*** Begin section ***

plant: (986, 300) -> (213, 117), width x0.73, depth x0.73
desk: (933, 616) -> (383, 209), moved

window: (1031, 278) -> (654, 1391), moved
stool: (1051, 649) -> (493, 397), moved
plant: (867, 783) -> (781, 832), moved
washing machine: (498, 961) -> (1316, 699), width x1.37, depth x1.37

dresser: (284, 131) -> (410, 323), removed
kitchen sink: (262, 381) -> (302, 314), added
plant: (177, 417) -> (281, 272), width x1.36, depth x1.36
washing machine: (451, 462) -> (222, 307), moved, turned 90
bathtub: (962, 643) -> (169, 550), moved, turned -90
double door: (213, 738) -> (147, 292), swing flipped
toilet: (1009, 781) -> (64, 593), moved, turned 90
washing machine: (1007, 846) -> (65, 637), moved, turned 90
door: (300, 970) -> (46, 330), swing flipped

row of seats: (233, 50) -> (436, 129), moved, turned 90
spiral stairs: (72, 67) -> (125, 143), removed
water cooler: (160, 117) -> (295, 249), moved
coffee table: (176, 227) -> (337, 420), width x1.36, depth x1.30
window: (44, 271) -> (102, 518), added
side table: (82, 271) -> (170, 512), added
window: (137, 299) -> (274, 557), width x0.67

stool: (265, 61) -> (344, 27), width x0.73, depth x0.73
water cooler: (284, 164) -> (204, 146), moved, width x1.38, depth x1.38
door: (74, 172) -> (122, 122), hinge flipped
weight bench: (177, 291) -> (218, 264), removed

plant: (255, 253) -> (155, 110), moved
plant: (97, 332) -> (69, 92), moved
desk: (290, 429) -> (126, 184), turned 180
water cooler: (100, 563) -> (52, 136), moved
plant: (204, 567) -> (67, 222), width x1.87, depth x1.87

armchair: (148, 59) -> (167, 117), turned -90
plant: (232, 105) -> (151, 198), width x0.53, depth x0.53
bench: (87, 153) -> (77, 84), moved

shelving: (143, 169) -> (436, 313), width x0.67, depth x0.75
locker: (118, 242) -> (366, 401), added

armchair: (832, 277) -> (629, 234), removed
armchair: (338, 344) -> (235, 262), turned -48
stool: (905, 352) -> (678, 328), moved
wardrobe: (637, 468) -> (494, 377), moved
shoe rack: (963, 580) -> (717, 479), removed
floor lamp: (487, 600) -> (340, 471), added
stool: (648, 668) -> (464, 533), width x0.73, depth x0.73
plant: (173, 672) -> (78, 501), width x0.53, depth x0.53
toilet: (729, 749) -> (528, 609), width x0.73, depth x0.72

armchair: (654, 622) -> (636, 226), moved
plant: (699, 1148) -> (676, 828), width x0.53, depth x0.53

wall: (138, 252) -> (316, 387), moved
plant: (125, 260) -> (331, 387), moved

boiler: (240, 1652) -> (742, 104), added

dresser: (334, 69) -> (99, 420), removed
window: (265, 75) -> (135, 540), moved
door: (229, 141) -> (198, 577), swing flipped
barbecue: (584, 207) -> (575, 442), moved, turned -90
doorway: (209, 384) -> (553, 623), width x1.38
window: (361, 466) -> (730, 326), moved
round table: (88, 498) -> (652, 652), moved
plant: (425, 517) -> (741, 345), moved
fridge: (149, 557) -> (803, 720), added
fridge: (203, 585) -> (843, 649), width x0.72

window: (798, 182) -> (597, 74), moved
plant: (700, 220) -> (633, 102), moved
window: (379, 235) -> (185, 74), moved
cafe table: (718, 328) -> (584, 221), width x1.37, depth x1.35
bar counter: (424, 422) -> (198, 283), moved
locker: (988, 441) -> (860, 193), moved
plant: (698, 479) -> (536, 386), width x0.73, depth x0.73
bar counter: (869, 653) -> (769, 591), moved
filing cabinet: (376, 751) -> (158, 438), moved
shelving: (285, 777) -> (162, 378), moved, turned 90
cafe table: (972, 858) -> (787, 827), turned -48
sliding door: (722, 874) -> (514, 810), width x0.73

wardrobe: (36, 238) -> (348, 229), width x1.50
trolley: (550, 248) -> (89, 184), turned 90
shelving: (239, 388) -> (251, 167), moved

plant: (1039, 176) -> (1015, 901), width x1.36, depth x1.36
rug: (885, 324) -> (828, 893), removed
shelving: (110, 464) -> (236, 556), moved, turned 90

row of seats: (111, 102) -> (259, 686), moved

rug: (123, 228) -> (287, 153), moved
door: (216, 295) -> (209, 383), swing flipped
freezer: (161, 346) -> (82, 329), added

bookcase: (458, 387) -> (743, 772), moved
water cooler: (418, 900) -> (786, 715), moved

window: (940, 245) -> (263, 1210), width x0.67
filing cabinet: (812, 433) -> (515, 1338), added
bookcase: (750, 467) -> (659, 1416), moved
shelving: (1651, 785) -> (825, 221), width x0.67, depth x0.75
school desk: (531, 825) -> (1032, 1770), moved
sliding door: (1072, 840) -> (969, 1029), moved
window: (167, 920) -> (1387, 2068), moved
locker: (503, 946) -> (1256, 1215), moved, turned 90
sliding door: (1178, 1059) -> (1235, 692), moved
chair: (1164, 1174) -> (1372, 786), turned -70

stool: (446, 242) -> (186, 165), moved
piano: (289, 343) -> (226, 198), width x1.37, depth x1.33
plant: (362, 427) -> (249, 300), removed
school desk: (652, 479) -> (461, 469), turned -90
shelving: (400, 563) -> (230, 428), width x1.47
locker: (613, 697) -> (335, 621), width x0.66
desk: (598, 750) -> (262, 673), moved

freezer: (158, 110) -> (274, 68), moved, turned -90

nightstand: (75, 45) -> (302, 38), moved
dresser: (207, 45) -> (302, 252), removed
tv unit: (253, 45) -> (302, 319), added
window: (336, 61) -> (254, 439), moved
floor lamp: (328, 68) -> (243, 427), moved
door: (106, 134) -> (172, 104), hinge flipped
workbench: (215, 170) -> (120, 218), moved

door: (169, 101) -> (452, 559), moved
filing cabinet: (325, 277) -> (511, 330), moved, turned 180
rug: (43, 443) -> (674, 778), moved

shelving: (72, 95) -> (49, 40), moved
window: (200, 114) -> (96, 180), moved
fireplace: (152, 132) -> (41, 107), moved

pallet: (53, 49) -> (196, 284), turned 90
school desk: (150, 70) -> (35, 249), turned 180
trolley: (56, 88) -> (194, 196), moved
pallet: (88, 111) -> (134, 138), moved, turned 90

*** End section ***

REQUIRED WORK
Repeat the listing. Keep each line precisely as shown.

ANSWER
plant: (986, 300) -> (213, 117), width x0.73, depth x0.73
desk: (933, 616) -> (383, 209), moved

window: (1031, 278) -> (654, 1391), moved
stool: (1051, 649) -> (493, 397), moved
plant: (867, 783) -> (781, 832), moved
washing machine: (498, 961) -> (1316, 699), width x1.37, depth x1.37

dresser: (284, 131) -> (410, 323), removed
kitchen sink: (262, 381) -> (302, 314), added
plant: (177, 417) -> (281, 272), width x1.36, depth x1.36
washing machine: (451, 462) -> (222, 307), moved, turned 90
bathtub: (962, 643) -> (169, 550), moved, turned -90
double door: (213, 738) -> (147, 292), swing flipped
toilet: (1009, 781) -> (64, 593), moved, turned 90
washing machine: (1007, 846) -> (65, 637), moved, turned 90
door: (300, 970) -> (46, 330), swing flipped

row of seats: (233, 50) -> (436, 129), moved, turned 90
spiral stairs: (72, 67) -> (125, 143), removed
water cooler: (160, 117) -> (295, 249), moved
coffee table: (176, 227) -> (337, 420), width x1.36, depth x1.30
window: (44, 271) -> (102, 518), added
side table: (82, 271) -> (170, 512), added
window: (137, 299) -> (274, 557), width x0.67

stool: (265, 61) -> (344, 27), width x0.73, depth x0.73
water cooler: (284, 164) -> (204, 146), moved, width x1.38, depth x1.38
door: (74, 172) -> (122, 122), hinge flipped
weight bench: (177, 291) -> (218, 264), removed

plant: (255, 253) -> (155, 110), moved
plant: (97, 332) -> (69, 92), moved
desk: (290, 429) -> (126, 184), turned 180
water cooler: (100, 563) -> (52, 136), moved
plant: (204, 567) -> (67, 222), width x1.87, depth x1.87

armchair: (148, 59) -> (167, 117), turned -90
plant: (232, 105) -> (151, 198), width x0.53, depth x0.53
bench: (87, 153) -> (77, 84), moved

shelving: (143, 169) -> (436, 313), width x0.67, depth x0.75
locker: (118, 242) -> (366, 401), added

armchair: (832, 277) -> (629, 234), removed
armchair: (338, 344) -> (235, 262), turned -48
stool: (905, 352) -> (678, 328), moved
wardrobe: (637, 468) -> (494, 377), moved
shoe rack: (963, 580) -> (717, 479), removed
floor lamp: (487, 600) -> (340, 471), added
stool: (648, 668) -> (464, 533), width x0.73, depth x0.73
plant: (173, 672) -> (78, 501), width x0.53, depth x0.53
toilet: (729, 749) -> (528, 609), width x0.73, depth x0.72

armchair: (654, 622) -> (636, 226), moved
plant: (699, 1148) -> (676, 828), width x0.53, depth x0.53

wall: (138, 252) -> (316, 387), moved
plant: (125, 260) -> (331, 387), moved

boiler: (240, 1652) -> (742, 104), added

dresser: (334, 69) -> (99, 420), removed
window: (265, 75) -> (135, 540), moved
door: (229, 141) -> (198, 577), swing flipped
barbecue: (584, 207) -> (575, 442), moved, turned -90
doorway: (209, 384) -> (553, 623), width x1.38
window: (361, 466) -> (730, 326), moved
round table: (88, 498) -> (652, 652), moved
plant: (425, 517) -> (741, 345), moved
fridge: (149, 557) -> (803, 720), added
fridge: (203, 585) -> (843, 649), width x0.72

window: (798, 182) -> (597, 74), moved
plant: (700, 220) -> (633, 102), moved
window: (379, 235) -> (185, 74), moved
cafe table: (718, 328) -> (584, 221), width x1.37, depth x1.35
bar counter: (424, 422) -> (198, 283), moved
locker: (988, 441) -> (860, 193), moved
plant: (698, 479) -> (536, 386), width x0.73, depth x0.73
bar counter: (869, 653) -> (769, 591), moved
filing cabinet: (376, 751) -> (158, 438), moved
shelving: (285, 777) -> (162, 378), moved, turned 90
cafe table: (972, 858) -> (787, 827), turned -48
sliding door: (722, 874) -> (514, 810), width x0.73

wardrobe: (36, 238) -> (348, 229), width x1.50
trolley: (550, 248) -> (89, 184), turned 90
shelving: (239, 388) -> (251, 167), moved

plant: (1039, 176) -> (1015, 901), width x1.36, depth x1.36
rug: (885, 324) -> (828, 893), removed
shelving: (110, 464) -> (236, 556), moved, turned 90

row of seats: (111, 102) -> (259, 686), moved

rug: (123, 228) -> (287, 153), moved
door: (216, 295) -> (209, 383), swing flipped
freezer: (161, 346) -> (82, 329), added

bookcase: (458, 387) -> (743, 772), moved
water cooler: (418, 900) -> (786, 715), moved

window: (940, 245) -> (263, 1210), width x0.67
filing cabinet: (812, 433) -> (515, 1338), added
bookcase: (750, 467) -> (659, 1416), moved
shelving: (1651, 785) -> (825, 221), width x0.67, depth x0.75
school desk: (531, 825) -> (1032, 1770), moved
sliding door: (1072, 840) -> (969, 1029), moved
window: (167, 920) -> (1387, 2068), moved
locker: (503, 946) -> (1256, 1215), moved, turned 90
sliding door: (1178, 1059) -> (1235, 692), moved
chair: (1164, 1174) -> (1372, 786), turned -70

stool: (446, 242) -> (186, 165), moved
piano: (289, 343) -> (226, 198), width x1.37, depth x1.33
plant: (362, 427) -> (249, 300), removed
school desk: (652, 479) -> (461, 469), turned -90
shelving: (400, 563) -> (230, 428), width x1.47
locker: (613, 697) -> (335, 621), width x0.66
desk: (598, 750) -> (262, 673), moved

freezer: (158, 110) -> (274, 68), moved, turned -90

nightstand: (75, 45) -> (302, 38), moved
dresser: (207, 45) -> (302, 252), removed
tv unit: (253, 45) -> (302, 319), added
window: (336, 61) -> (254, 439), moved
floor lamp: (328, 68) -> (243, 427), moved
door: (106, 134) -> (172, 104), hinge flipped
workbench: (215, 170) -> (120, 218), moved

door: (169, 101) -> (452, 559), moved
filing cabinet: (325, 277) -> (511, 330), moved, turned 180
rug: (43, 443) -> (674, 778), moved

shelving: (72, 95) -> (49, 40), moved
window: (200, 114) -> (96, 180), moved
fireplace: (152, 132) -> (41, 107), moved

pallet: (53, 49) -> (196, 284), turned 90
school desk: (150, 70) -> (35, 249), turned 180
trolley: (56, 88) -> (194, 196), moved
pallet: (88, 111) -> (134, 138), moved, turned 90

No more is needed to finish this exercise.